***** Given information *****
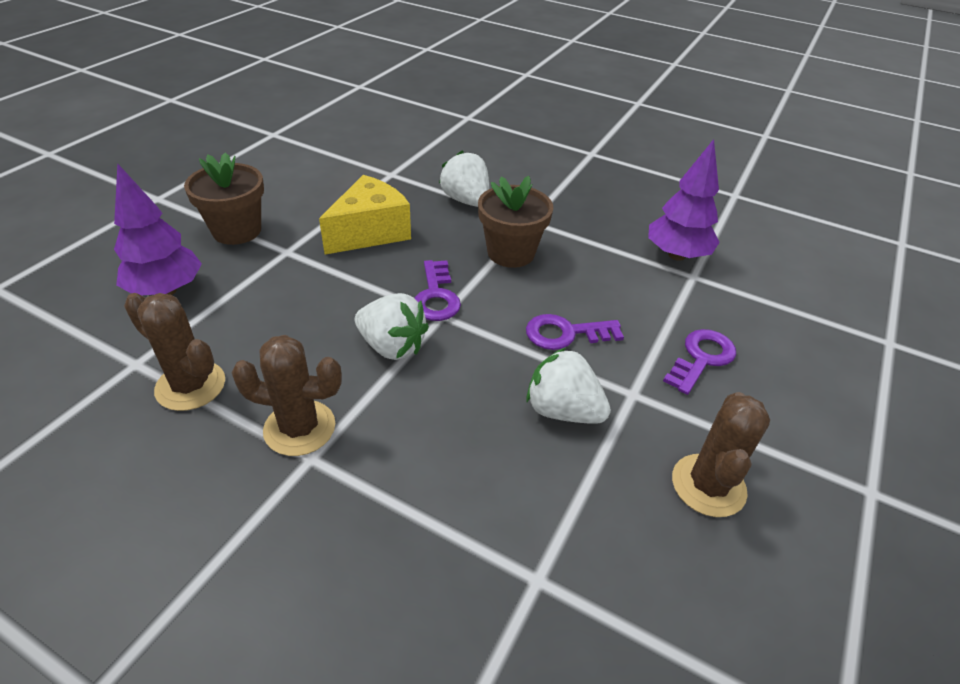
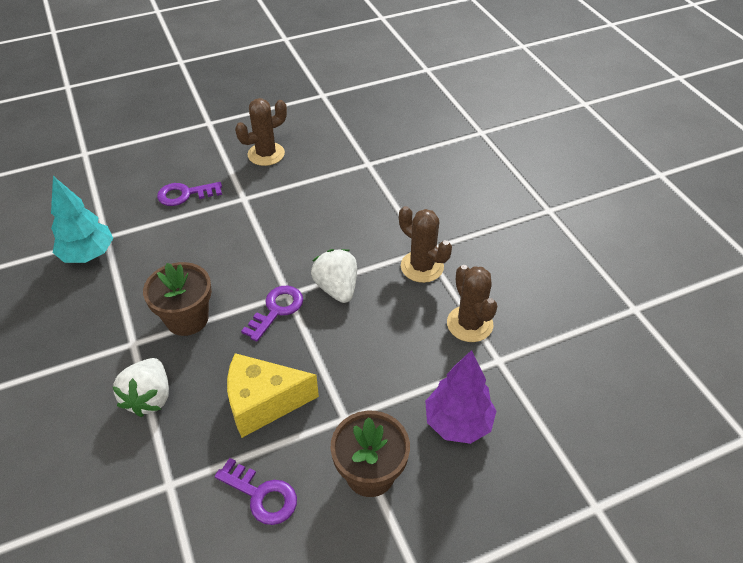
camera: 140 degrees left, 5 degrees up
(563, 410) = (286, 208): white strawberry -> none
(566, 333) = (232, 243): purple key -> purple key (262, 495)
(676, 255) = (88, 255): purple tree -> turquoise tree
*****
[Your instructions]
Please return the span of lines above that opens with the one containing "(566, 333) = (232, 243): purple" and closes with the final line, both included, exactly as written and nothing more.

[Solved exercise]
(566, 333) = (232, 243): purple key -> purple key (262, 495)
(676, 255) = (88, 255): purple tree -> turquoise tree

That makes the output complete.